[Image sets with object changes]

:::

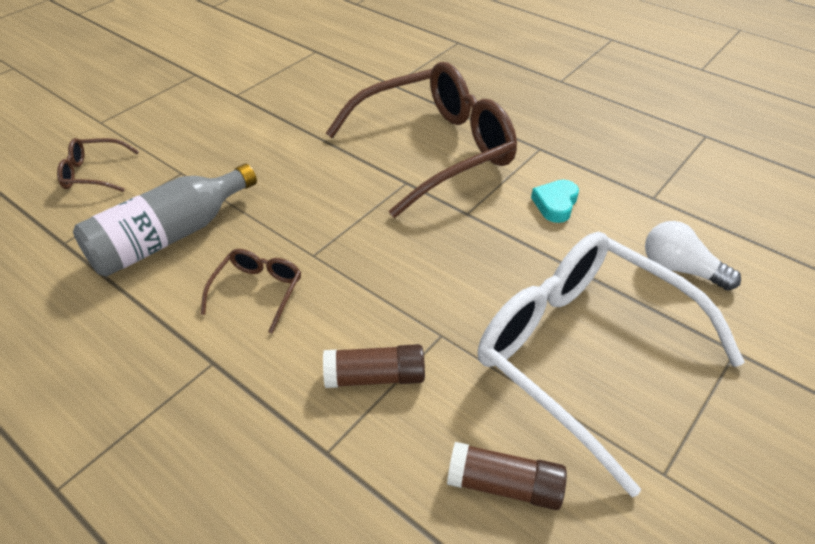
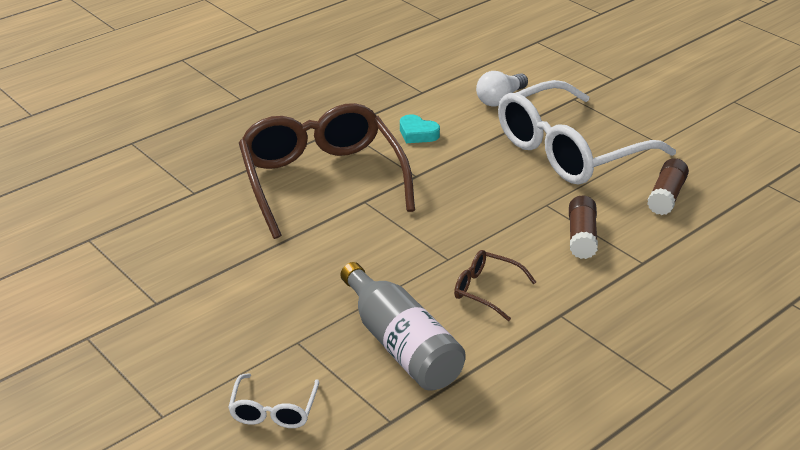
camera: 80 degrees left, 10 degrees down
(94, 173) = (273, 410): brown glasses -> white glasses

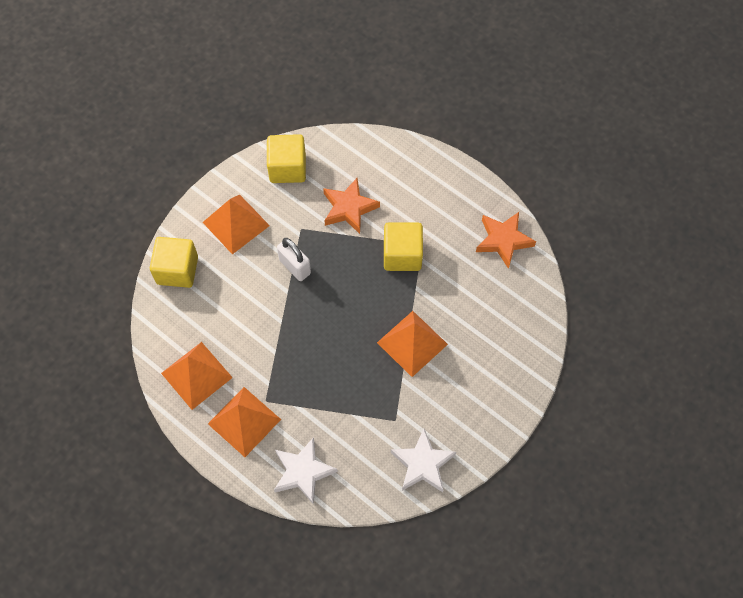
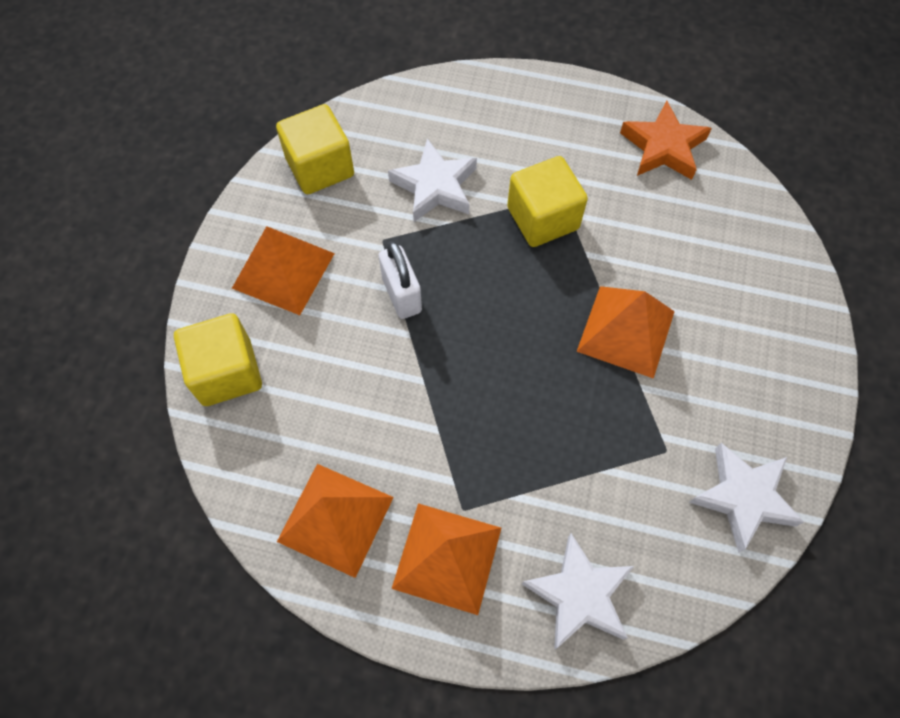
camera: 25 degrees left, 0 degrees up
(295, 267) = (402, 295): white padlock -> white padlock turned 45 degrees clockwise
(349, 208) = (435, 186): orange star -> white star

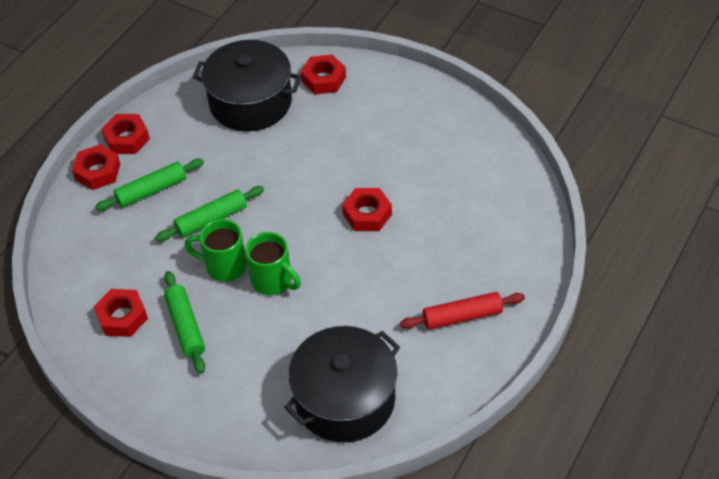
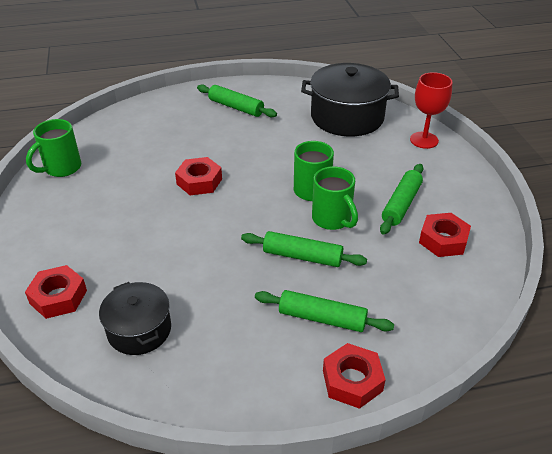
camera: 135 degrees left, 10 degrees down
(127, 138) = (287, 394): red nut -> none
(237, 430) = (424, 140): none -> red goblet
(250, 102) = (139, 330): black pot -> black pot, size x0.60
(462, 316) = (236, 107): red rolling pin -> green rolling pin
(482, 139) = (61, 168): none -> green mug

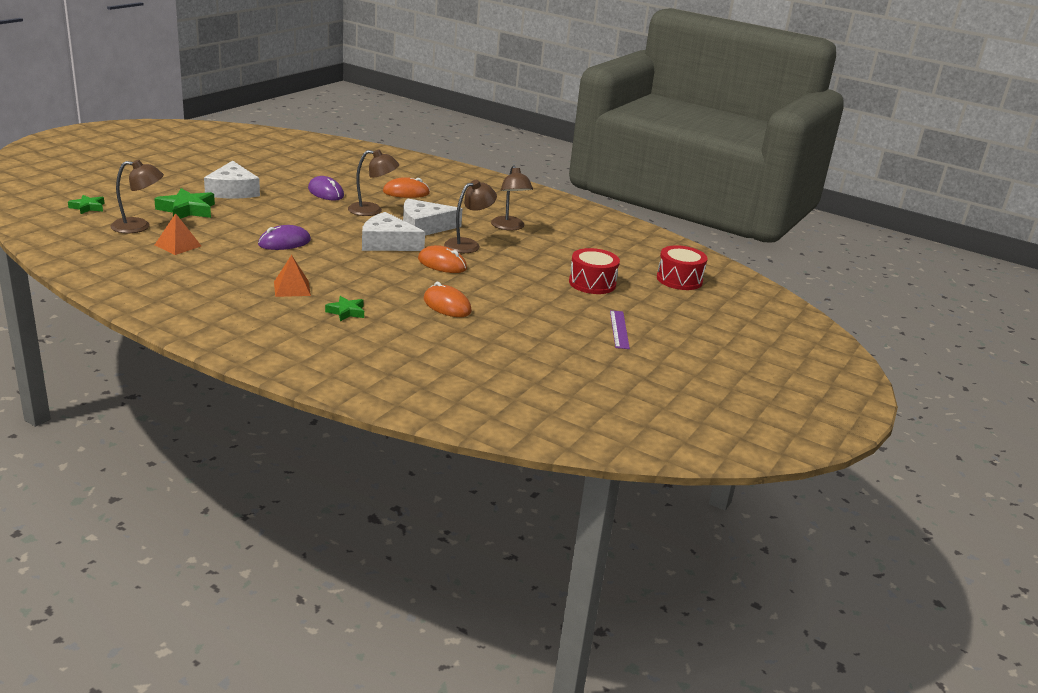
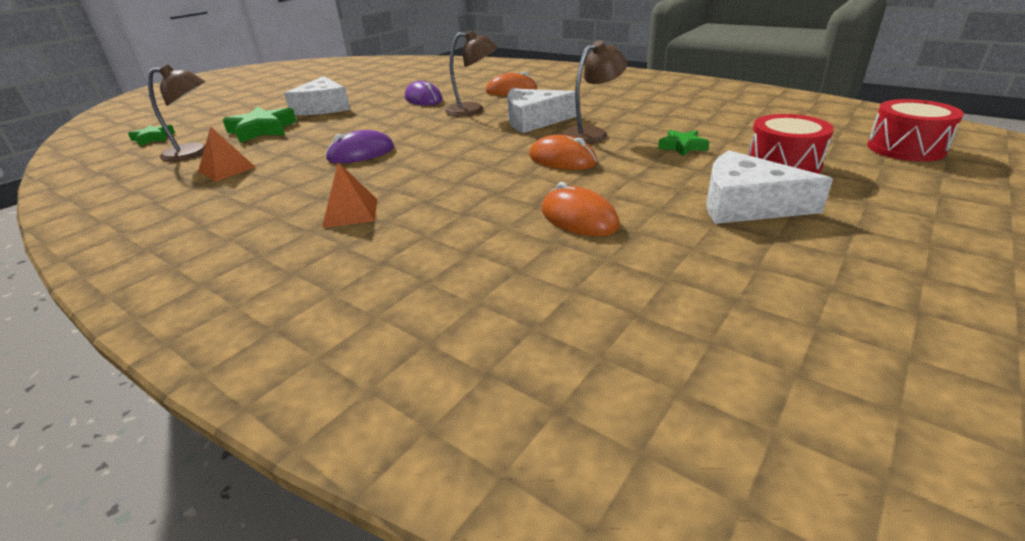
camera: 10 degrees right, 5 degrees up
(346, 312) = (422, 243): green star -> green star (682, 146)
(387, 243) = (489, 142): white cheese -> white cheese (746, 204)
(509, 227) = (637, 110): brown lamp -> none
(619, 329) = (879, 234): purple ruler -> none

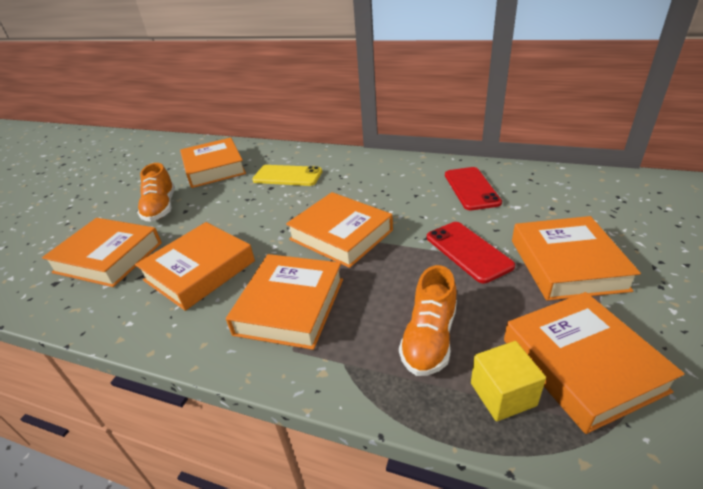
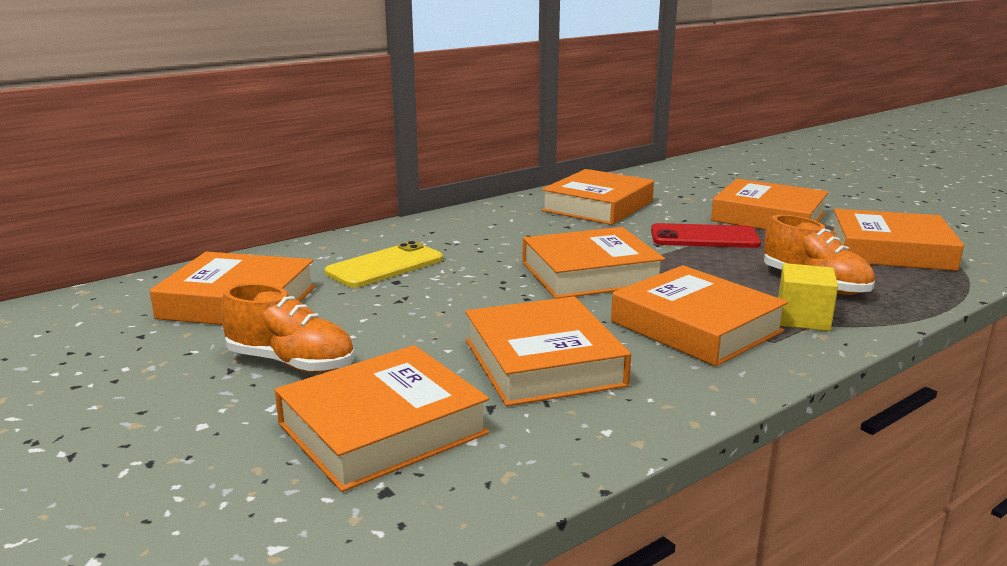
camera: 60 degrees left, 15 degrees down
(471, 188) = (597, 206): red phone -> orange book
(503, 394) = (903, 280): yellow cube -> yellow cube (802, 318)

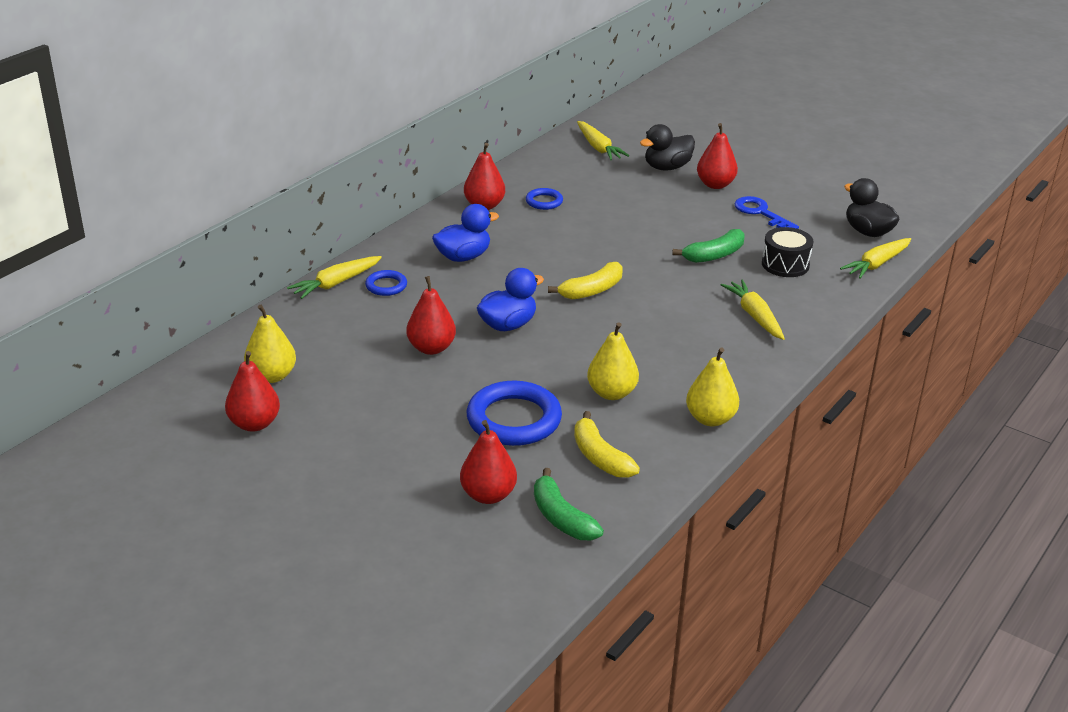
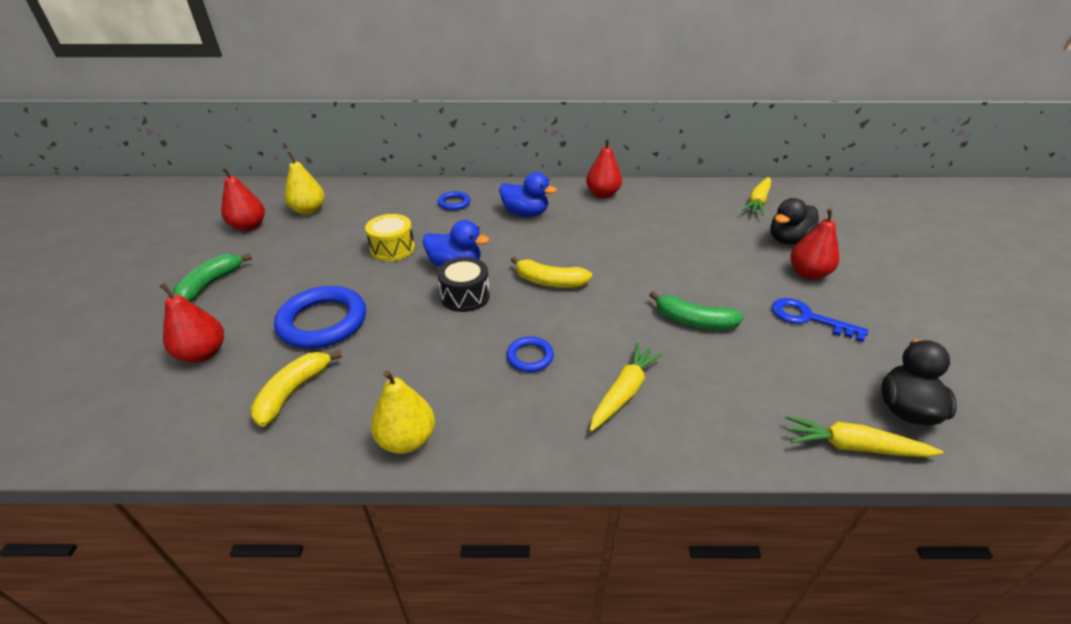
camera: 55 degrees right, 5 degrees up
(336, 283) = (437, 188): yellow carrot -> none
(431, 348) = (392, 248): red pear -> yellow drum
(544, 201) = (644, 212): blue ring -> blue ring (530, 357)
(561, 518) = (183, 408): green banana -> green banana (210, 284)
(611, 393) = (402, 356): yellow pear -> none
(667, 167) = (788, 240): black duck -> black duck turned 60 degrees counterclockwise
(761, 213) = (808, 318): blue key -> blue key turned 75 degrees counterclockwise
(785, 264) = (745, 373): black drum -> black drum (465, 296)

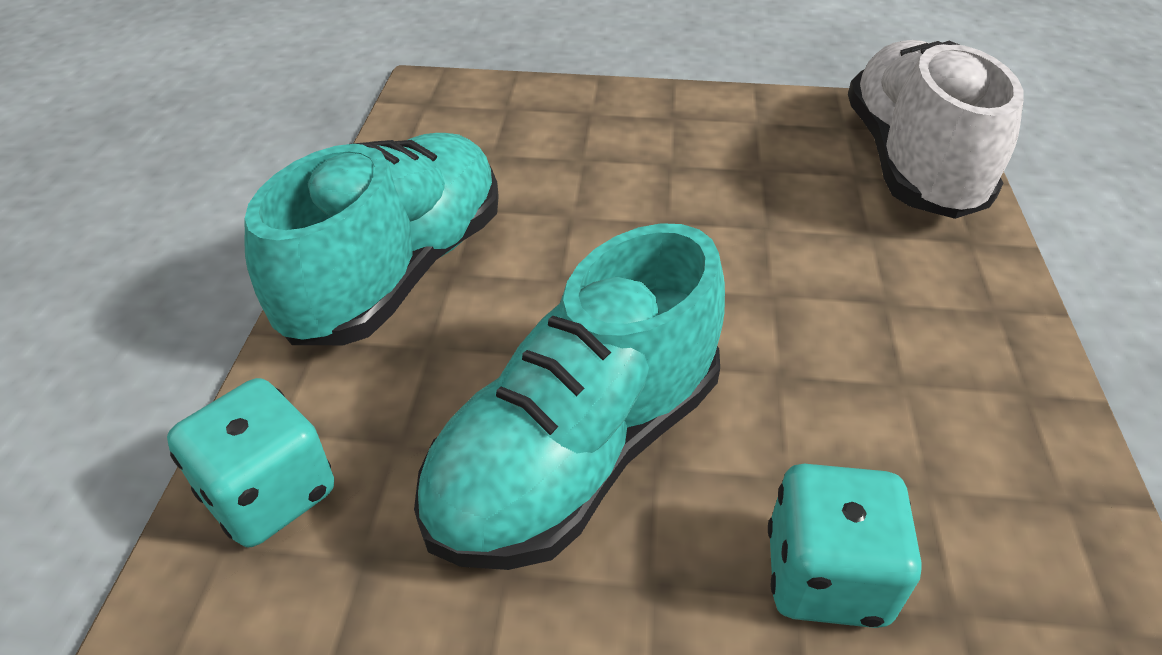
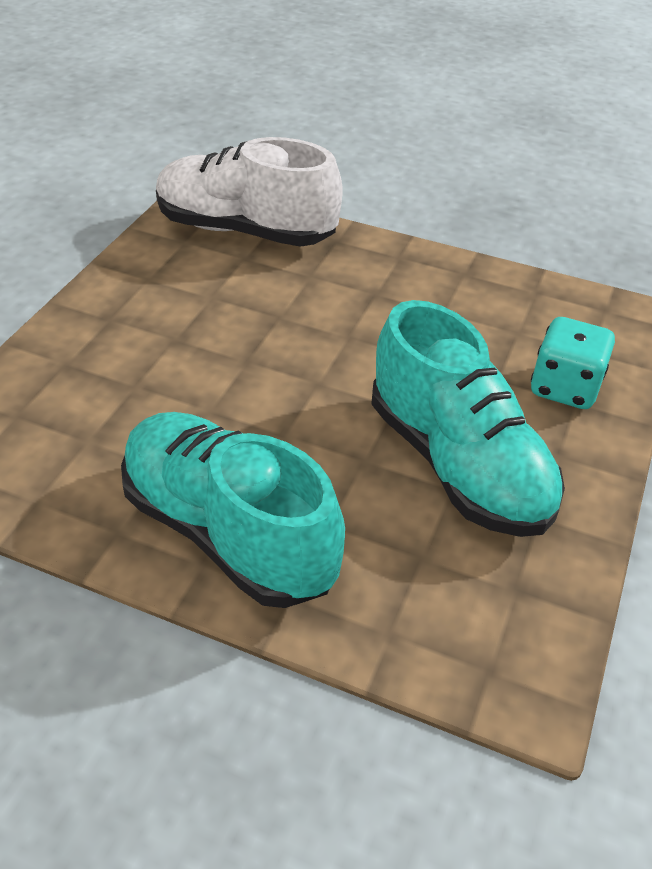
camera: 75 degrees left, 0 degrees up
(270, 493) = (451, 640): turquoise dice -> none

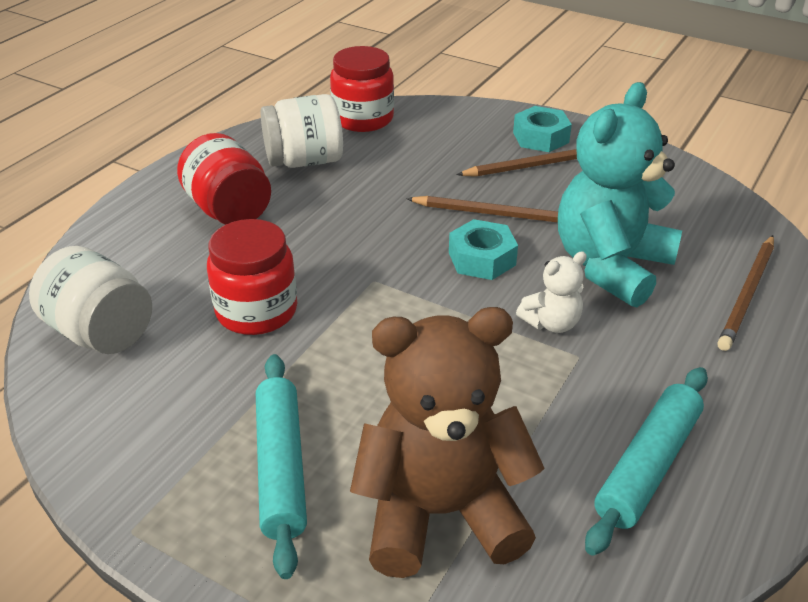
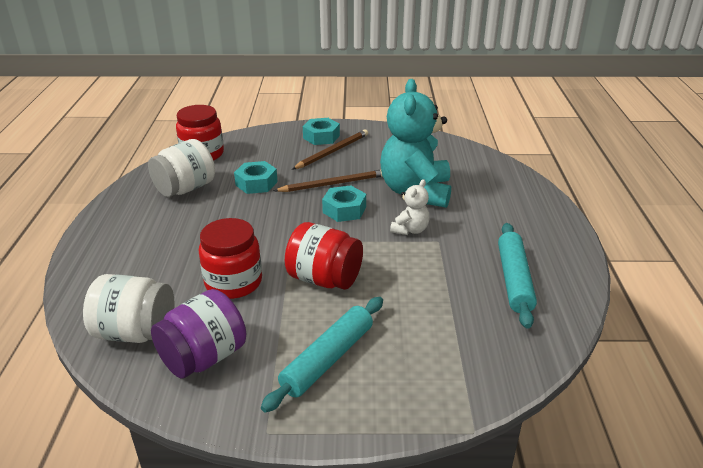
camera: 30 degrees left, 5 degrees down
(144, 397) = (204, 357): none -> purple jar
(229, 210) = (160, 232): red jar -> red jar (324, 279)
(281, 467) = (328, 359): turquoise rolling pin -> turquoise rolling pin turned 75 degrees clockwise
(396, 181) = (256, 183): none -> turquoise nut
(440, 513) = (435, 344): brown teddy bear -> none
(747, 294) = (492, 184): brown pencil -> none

:::

Each line of the data above must be reproduced as written. Skip the pictures.

**Result of the task**:
camera: 80 degrees left, 10 degrees down
(94, 173) = (273, 410): brown glasses -> white glasses

camera: 25 degrees left, 0 degrees up
(295, 267) = (402, 295): white padlock -> white padlock turned 45 degrees clockwise
(349, 208) = (435, 186): orange star -> white star

camera: 135 degrees left, 10 degrees down
(127, 138) = (287, 394): red nut -> none
(237, 430) = (424, 140): none -> red goblet
(250, 102) = (139, 330): black pot -> black pot, size x0.60
(462, 316) = (236, 107): red rolling pin -> green rolling pin
(482, 139) = (61, 168): none -> green mug

camera: 10 degrees right, 5 degrees up
(346, 312) = (422, 243): green star -> green star (682, 146)
(387, 243) = (489, 142): white cheese -> white cheese (746, 204)
(509, 227) = (637, 110): brown lamp -> none
(619, 329) = (879, 234): purple ruler -> none

camera: 60 degrees left, 15 degrees down
(471, 188) = (597, 206): red phone -> orange book
(503, 394) = (903, 280): yellow cube -> yellow cube (802, 318)

camera: 55 degrees right, 5 degrees up
(336, 283) = (437, 188): yellow carrot -> none
(431, 348) = (392, 248): red pear -> yellow drum
(544, 201) = (644, 212): blue ring -> blue ring (530, 357)
(561, 518) = (183, 408): green banana -> green banana (210, 284)
(611, 393) = (402, 356): yellow pear -> none
(667, 167) = (788, 240): black duck -> black duck turned 60 degrees counterclockwise
(761, 213) = (808, 318): blue key -> blue key turned 75 degrees counterclockwise
(785, 264) = (745, 373): black drum -> black drum (465, 296)

camera: 75 degrees left, 0 degrees up
(270, 493) = (451, 640): turquoise dice -> none

camera: 30 degrees left, 5 degrees down
(144, 397) = (204, 357): none -> purple jar
(229, 210) = (160, 232): red jar -> red jar (324, 279)
(281, 467) = (328, 359): turquoise rolling pin -> turquoise rolling pin turned 75 degrees clockwise
(396, 181) = (256, 183): none -> turquoise nut
(440, 513) = (435, 344): brown teddy bear -> none
(747, 294) = (492, 184): brown pencil -> none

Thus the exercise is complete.